Extracted data entries:
┌──

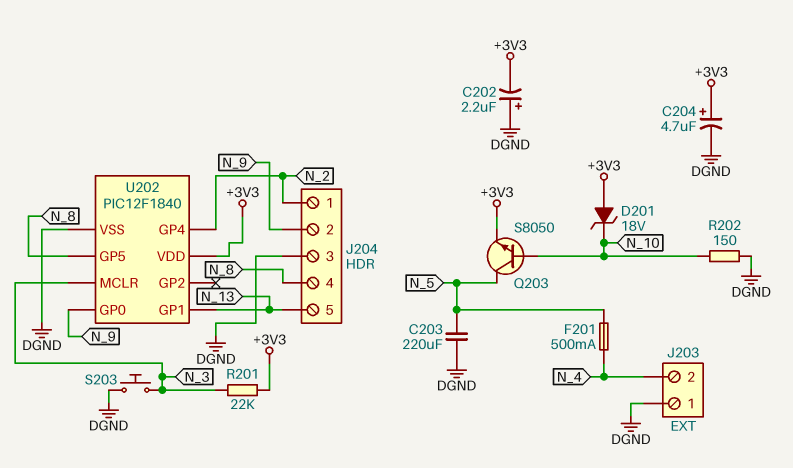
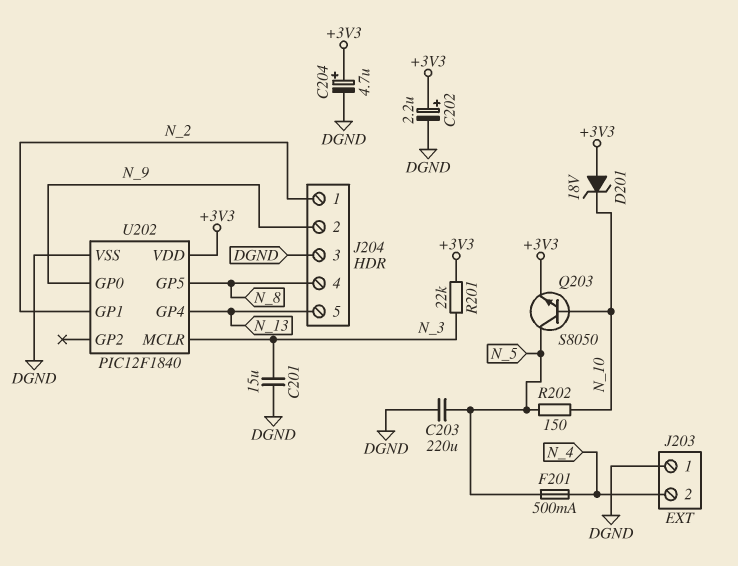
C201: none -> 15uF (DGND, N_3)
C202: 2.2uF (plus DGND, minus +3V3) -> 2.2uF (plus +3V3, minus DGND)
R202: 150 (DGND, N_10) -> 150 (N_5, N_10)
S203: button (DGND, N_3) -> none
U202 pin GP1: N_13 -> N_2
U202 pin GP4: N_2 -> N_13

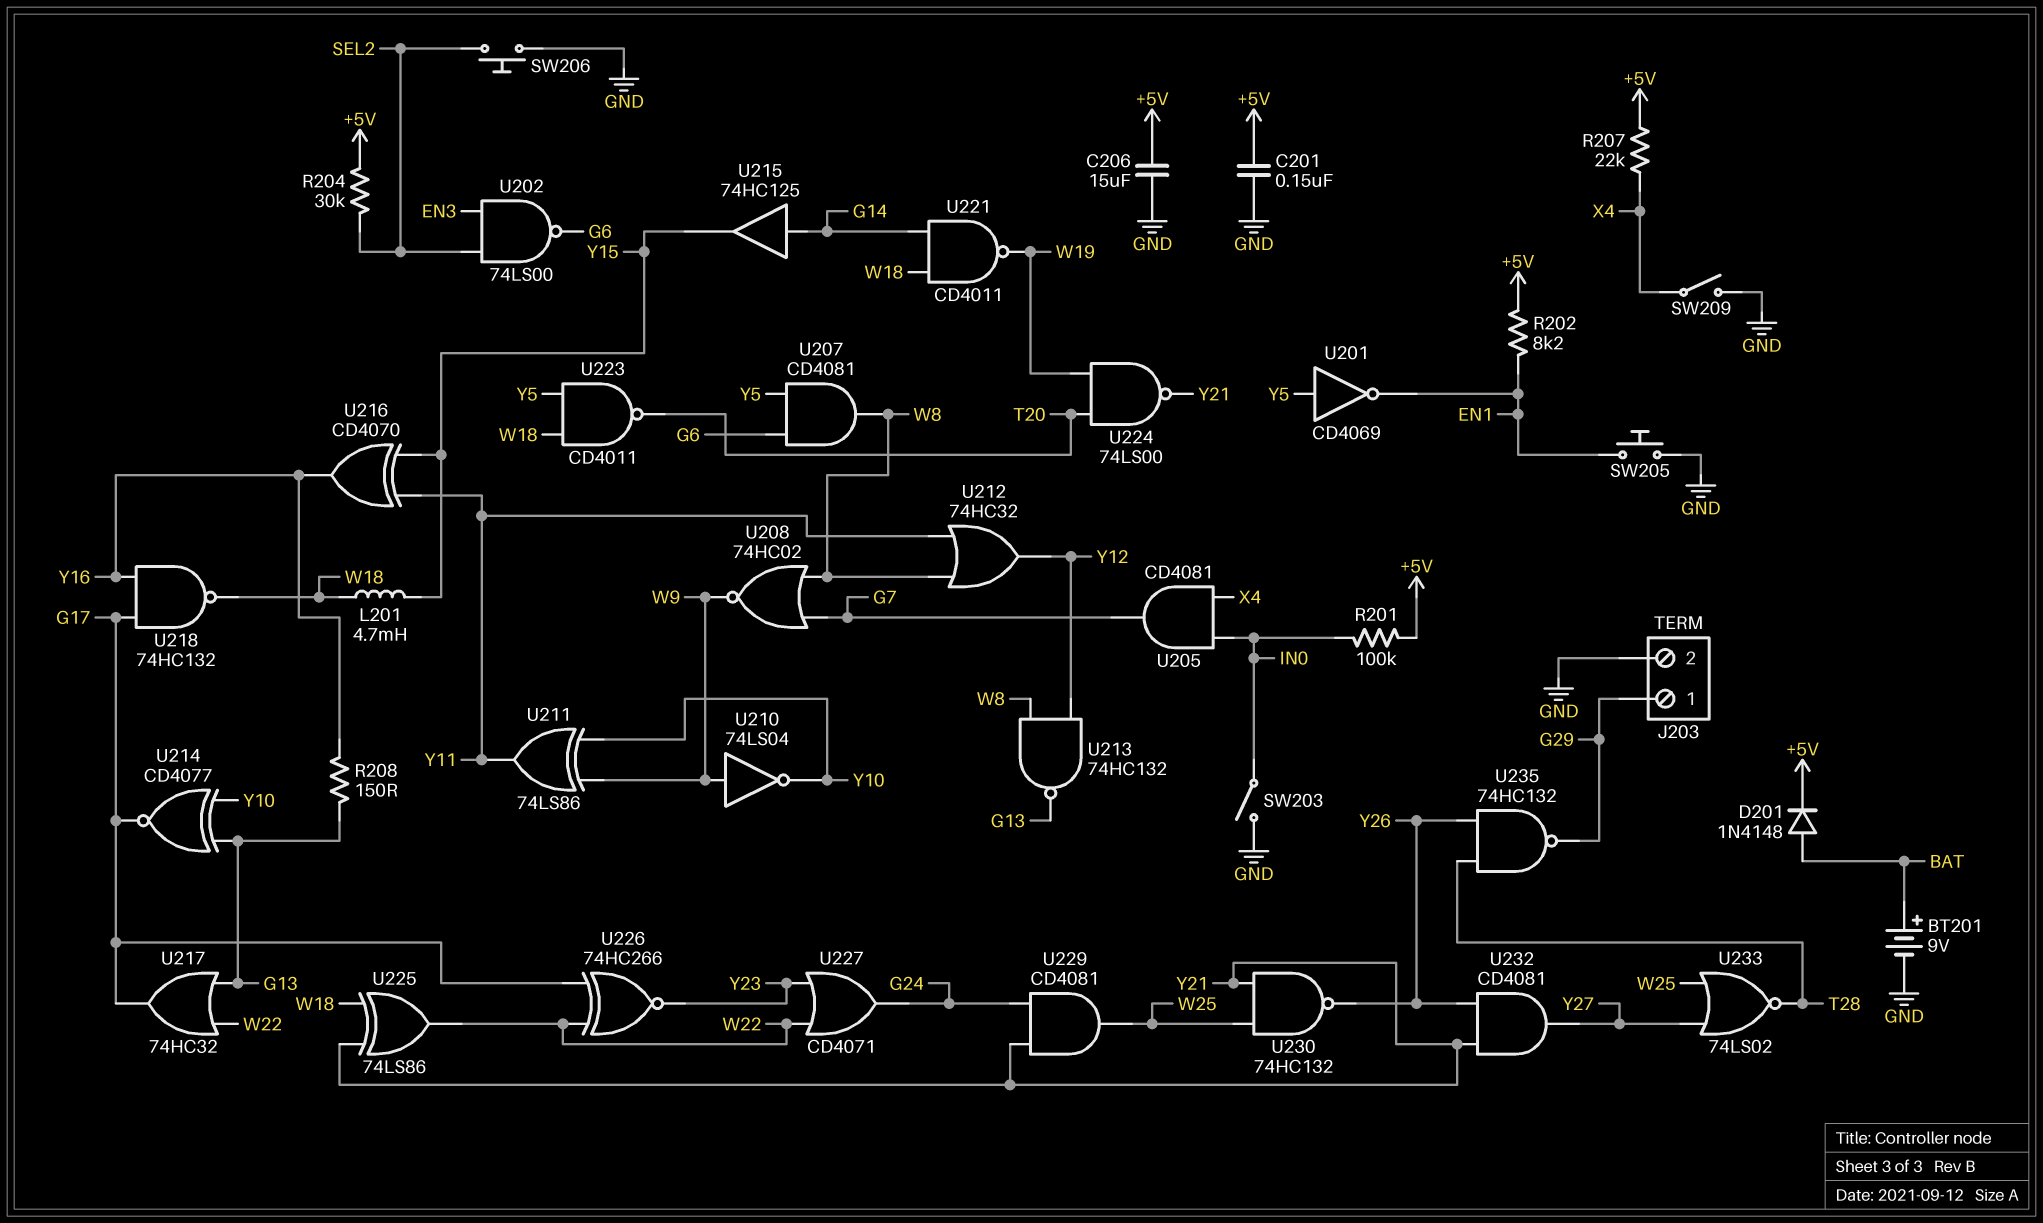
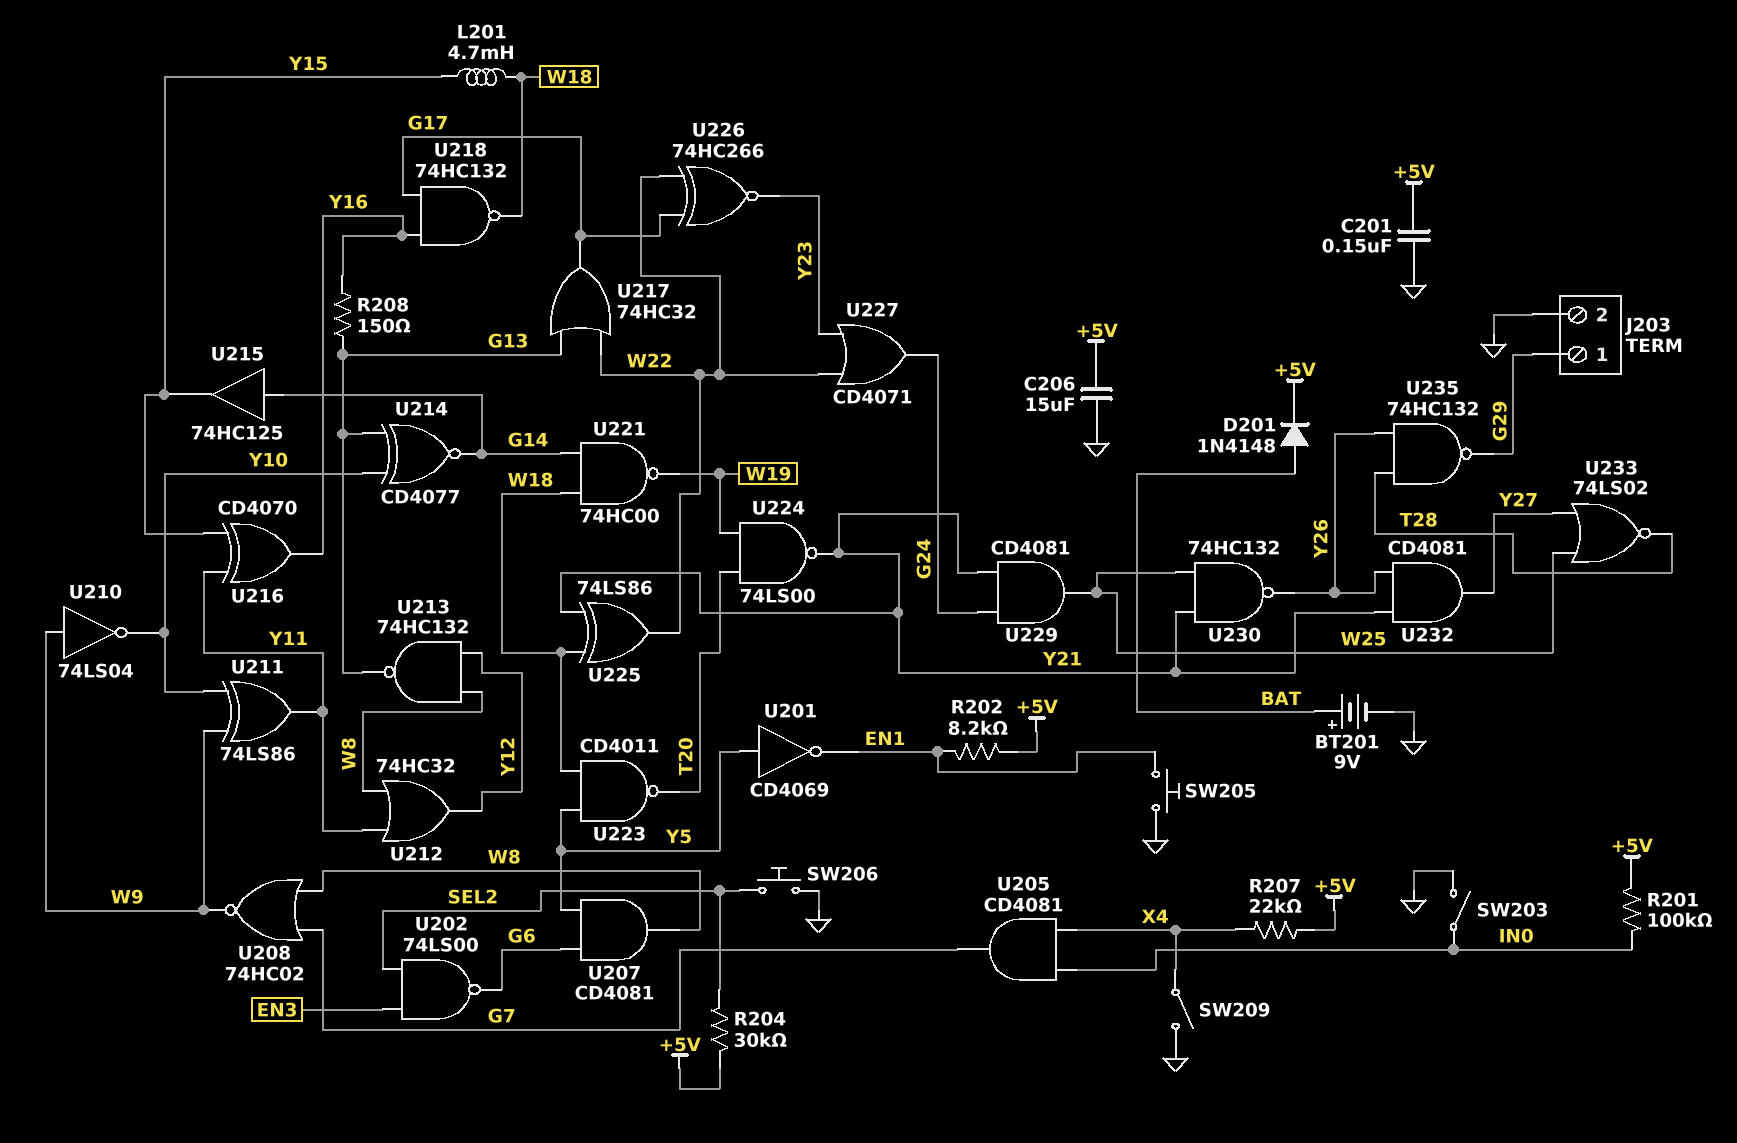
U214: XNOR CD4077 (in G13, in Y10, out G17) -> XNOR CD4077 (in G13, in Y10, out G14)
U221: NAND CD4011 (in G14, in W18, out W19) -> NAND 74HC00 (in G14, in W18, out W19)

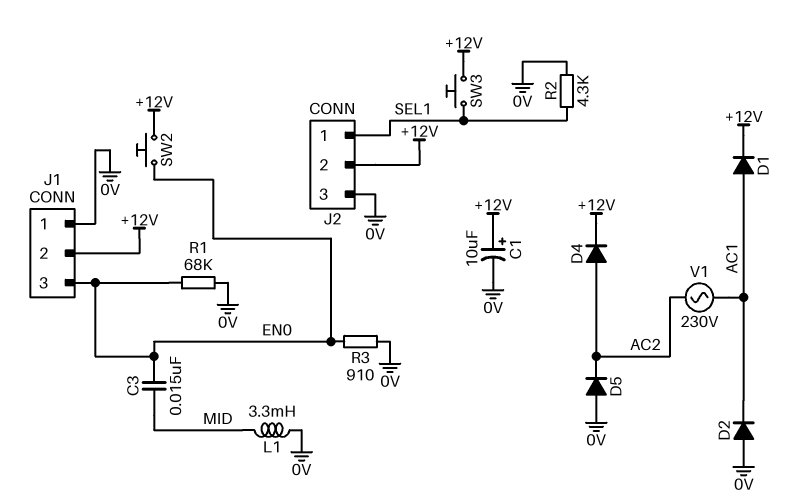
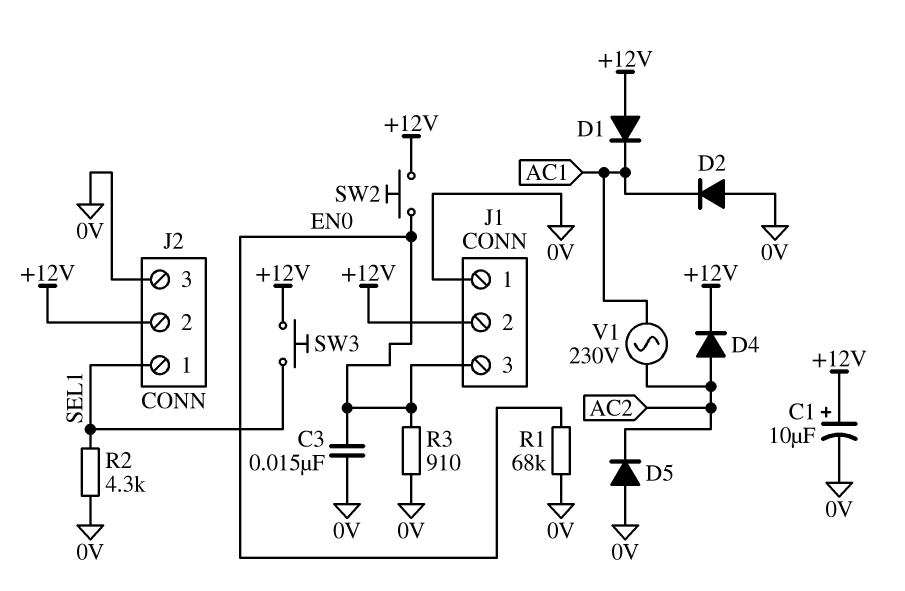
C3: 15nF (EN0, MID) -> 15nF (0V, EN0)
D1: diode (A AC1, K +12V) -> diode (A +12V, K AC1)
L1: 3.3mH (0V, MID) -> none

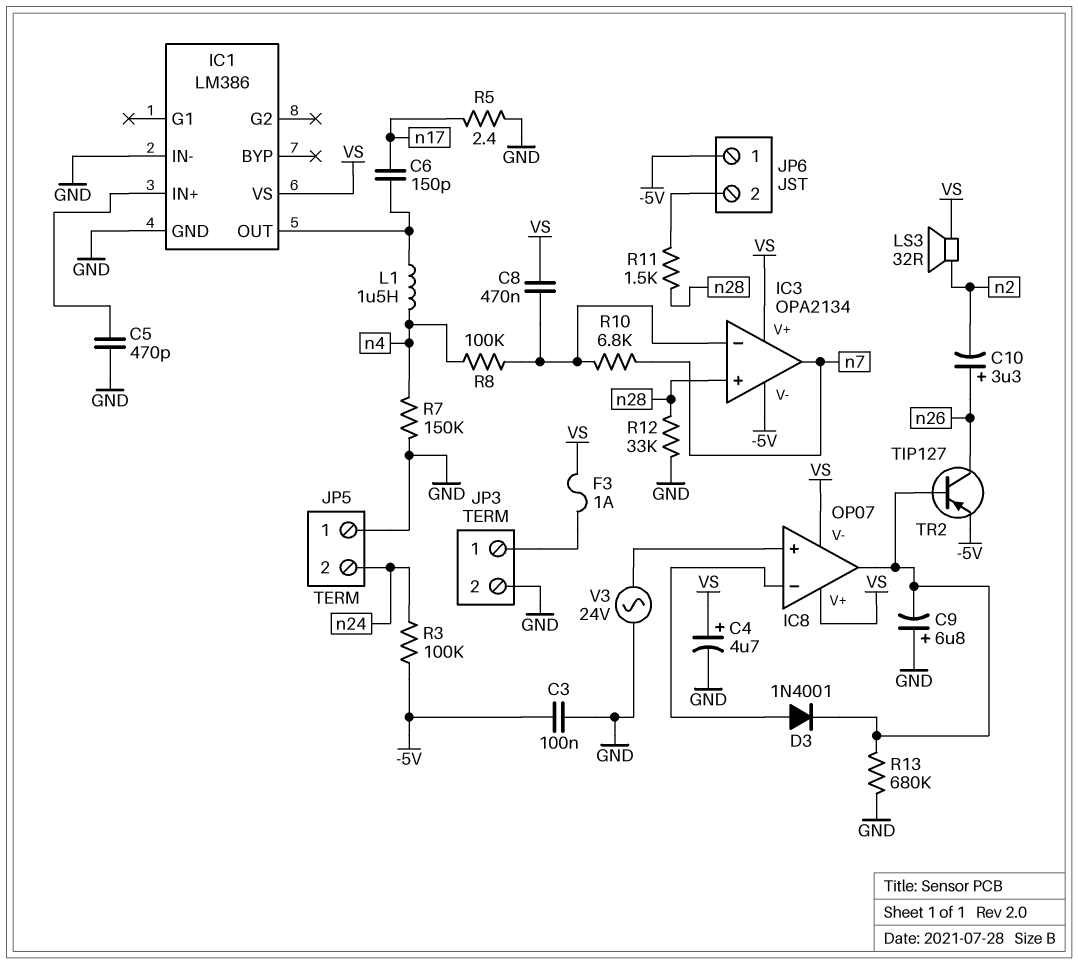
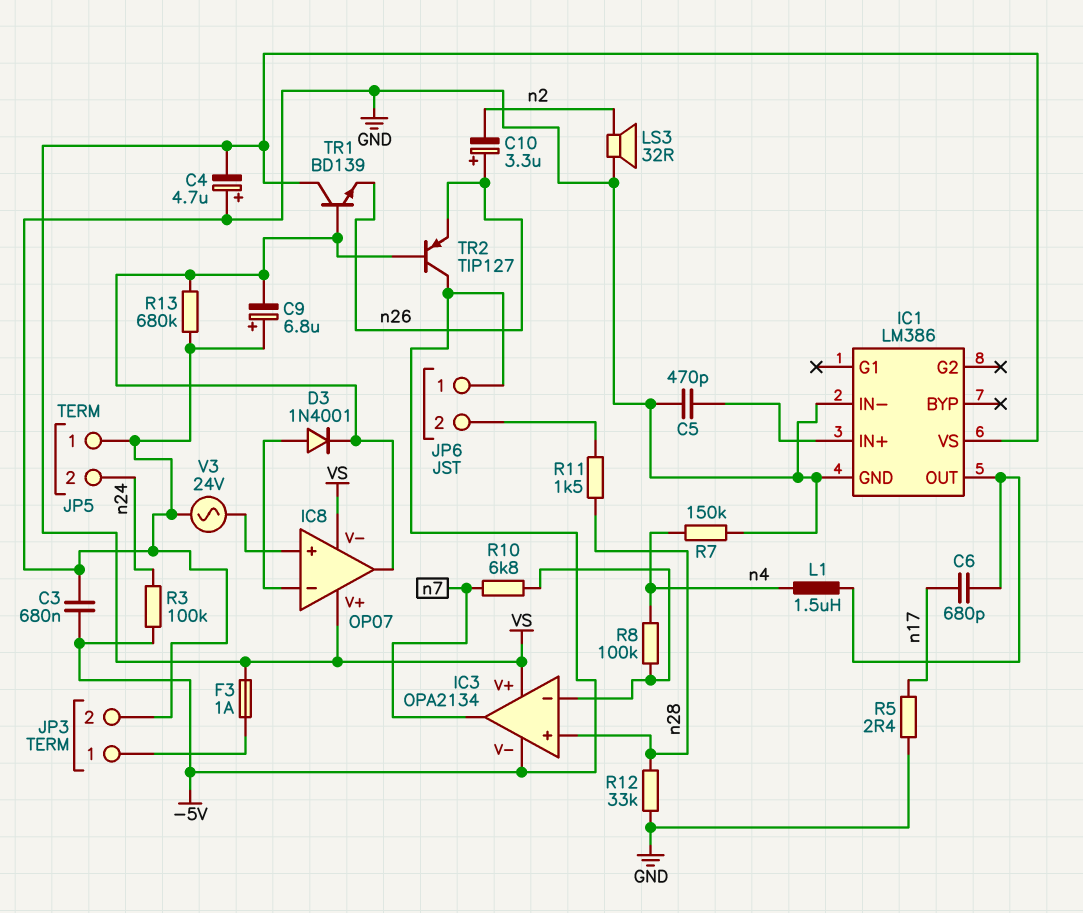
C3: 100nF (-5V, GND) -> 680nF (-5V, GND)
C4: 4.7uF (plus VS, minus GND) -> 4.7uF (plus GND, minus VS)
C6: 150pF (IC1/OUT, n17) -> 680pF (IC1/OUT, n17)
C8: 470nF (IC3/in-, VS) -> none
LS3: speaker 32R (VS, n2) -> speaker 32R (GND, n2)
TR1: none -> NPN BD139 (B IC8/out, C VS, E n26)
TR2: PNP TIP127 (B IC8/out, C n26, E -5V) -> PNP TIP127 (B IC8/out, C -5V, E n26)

└──

» **Directions for this task**
Write out once more the lines above beginning at the line with "C3: 100nF (-5V, GND) -> 680nF (-5V, GND)"; continue through the final line and stop there.

» **Solution for this task**
C3: 100nF (-5V, GND) -> 680nF (-5V, GND)
C4: 4.7uF (plus VS, minus GND) -> 4.7uF (plus GND, minus VS)
C6: 150pF (IC1/OUT, n17) -> 680pF (IC1/OUT, n17)
C8: 470nF (IC3/in-, VS) -> none
LS3: speaker 32R (VS, n2) -> speaker 32R (GND, n2)
TR1: none -> NPN BD139 (B IC8/out, C VS, E n26)
TR2: PNP TIP127 (B IC8/out, C n26, E -5V) -> PNP TIP127 (B IC8/out, C -5V, E n26)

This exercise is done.